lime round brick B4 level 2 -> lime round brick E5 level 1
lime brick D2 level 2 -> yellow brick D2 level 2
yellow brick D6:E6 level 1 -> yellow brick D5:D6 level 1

* * *

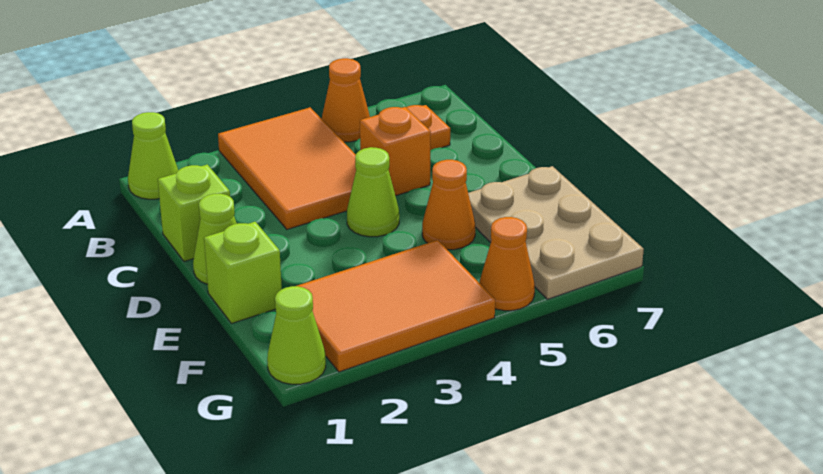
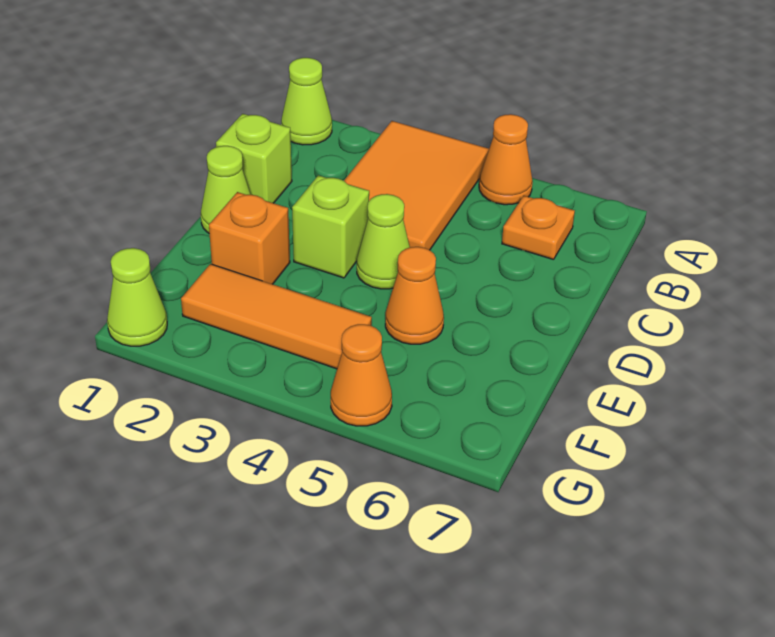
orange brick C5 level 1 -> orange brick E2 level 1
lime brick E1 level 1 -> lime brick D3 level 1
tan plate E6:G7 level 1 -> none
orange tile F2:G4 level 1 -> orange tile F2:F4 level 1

*Work to complete*. The response should hold exactly the lines starting at the line with "lime brick E1" and ending at the line with "orange tile F2:G4", and no other line of the material above.

*Response*.
lime brick E1 level 1 -> lime brick D3 level 1
tan plate E6:G7 level 1 -> none
orange tile F2:G4 level 1 -> orange tile F2:F4 level 1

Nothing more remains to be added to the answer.